Exercise prompt: The answer must consist solely of the lines from the line with "R206: none -> 10k (CMP, VTH)" to the final line of the data below, reproduced exactly, pictures omitted.

Image comparison data
Start of Block

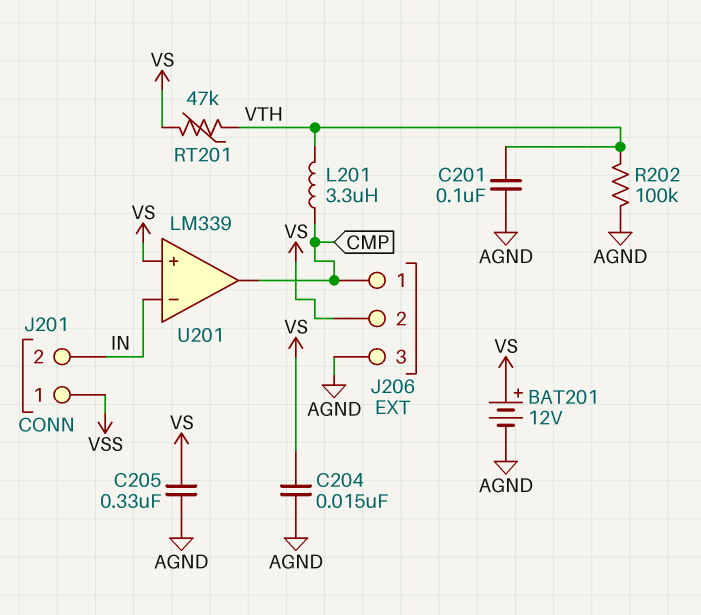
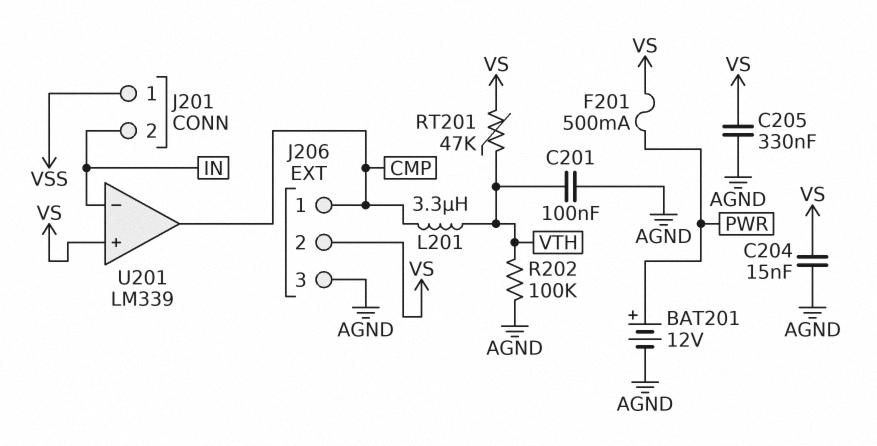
BAT201: 12V (plus VS, minus AGND) -> 12V (plus PWR, minus AGND)
F201: none -> 500mA (PWR, VS)

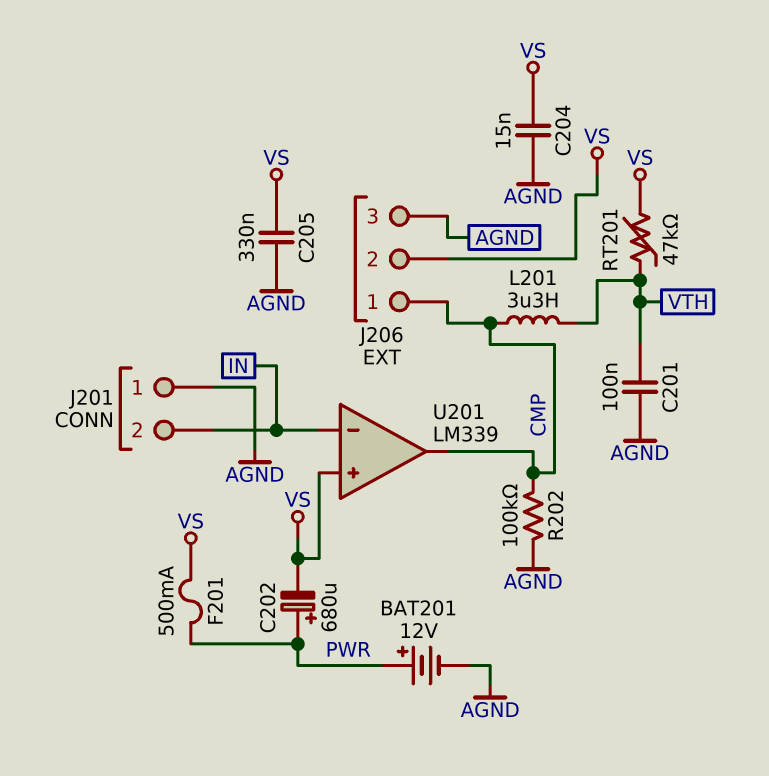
C202: none -> 680uF (plus PWR, minus VS)
J201 pin 1: VSS -> AGND
R202: 100k (AGND, VTH) -> 100k (AGND, CMP)

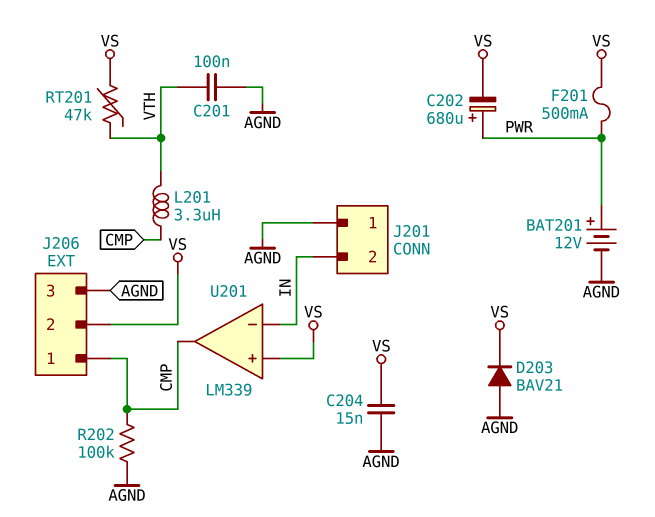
C205: 330nF (AGND, VS) -> none
D203: none -> diode BAV21 (A AGND, K VS)

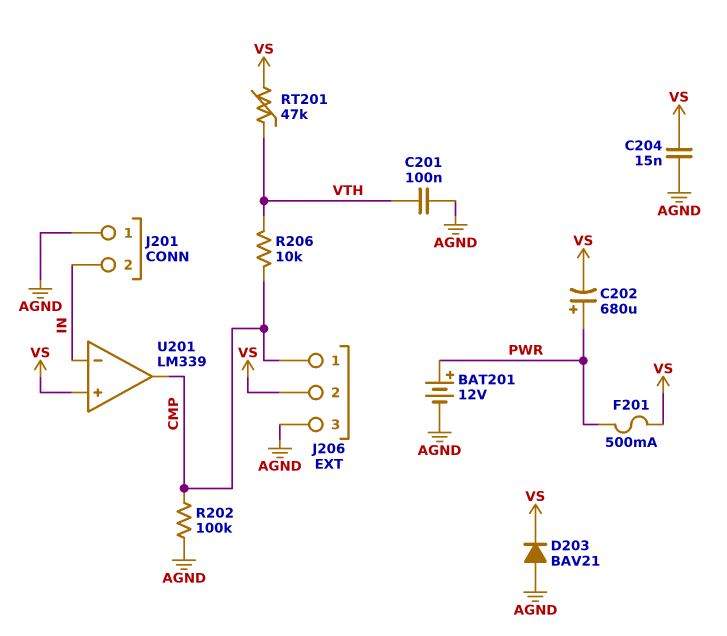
L201: 3.3uH (CMP, VTH) -> none
R206: none -> 10k (CMP, VTH)

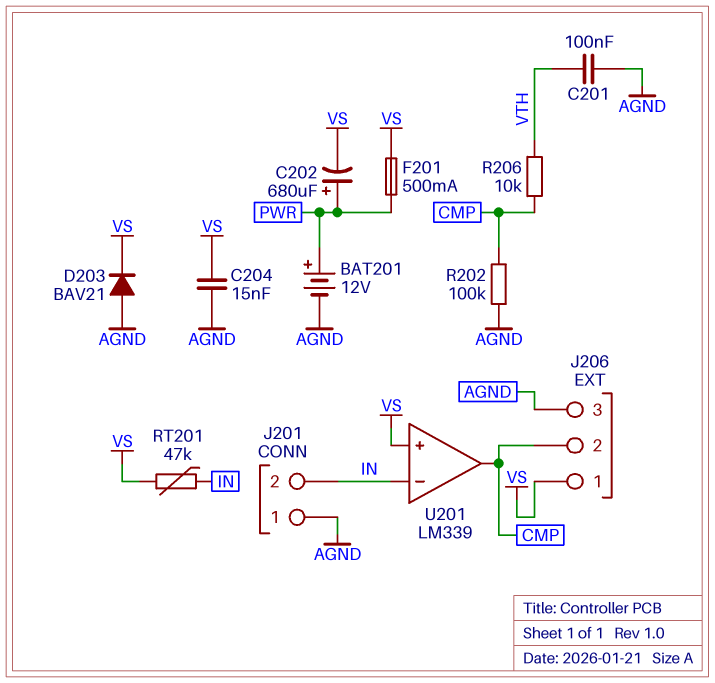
J206 pin 1: CMP -> VS
J206 pin 2: VS -> CMP
RT201: 47k (VS, VTH) -> 47k (IN, VS)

End of Block

Written response:
R206: none -> 10k (CMP, VTH)

J206 pin 1: CMP -> VS
J206 pin 2: VS -> CMP
RT201: 47k (VS, VTH) -> 47k (IN, VS)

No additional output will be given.